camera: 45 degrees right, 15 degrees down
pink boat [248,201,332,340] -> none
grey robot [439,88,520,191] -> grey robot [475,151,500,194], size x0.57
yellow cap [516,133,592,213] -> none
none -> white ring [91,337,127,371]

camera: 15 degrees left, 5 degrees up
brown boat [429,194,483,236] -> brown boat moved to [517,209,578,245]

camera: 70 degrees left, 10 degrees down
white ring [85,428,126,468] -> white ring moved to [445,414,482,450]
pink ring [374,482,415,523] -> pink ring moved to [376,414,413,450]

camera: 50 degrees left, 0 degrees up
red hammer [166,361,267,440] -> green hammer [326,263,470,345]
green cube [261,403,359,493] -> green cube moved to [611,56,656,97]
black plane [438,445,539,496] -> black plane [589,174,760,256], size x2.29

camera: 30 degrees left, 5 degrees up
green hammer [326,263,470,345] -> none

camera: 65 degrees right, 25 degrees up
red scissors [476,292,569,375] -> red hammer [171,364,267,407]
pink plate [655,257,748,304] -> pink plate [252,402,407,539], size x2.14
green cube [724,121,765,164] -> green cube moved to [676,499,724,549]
========================================================================
TASK STATEMENT: Search the records for the word "moved". Copy each line where it appears.

SOLUTION TO THIS PROBLEM:
brown boat [429,194,483,236] -> brown boat moved to [517,209,578,245]
white ring [85,428,126,468] -> white ring moved to [445,414,482,450]
pink ring [374,482,415,523] -> pink ring moved to [376,414,413,450]
green cube [261,403,359,493] -> green cube moved to [611,56,656,97]
green cube [724,121,765,164] -> green cube moved to [676,499,724,549]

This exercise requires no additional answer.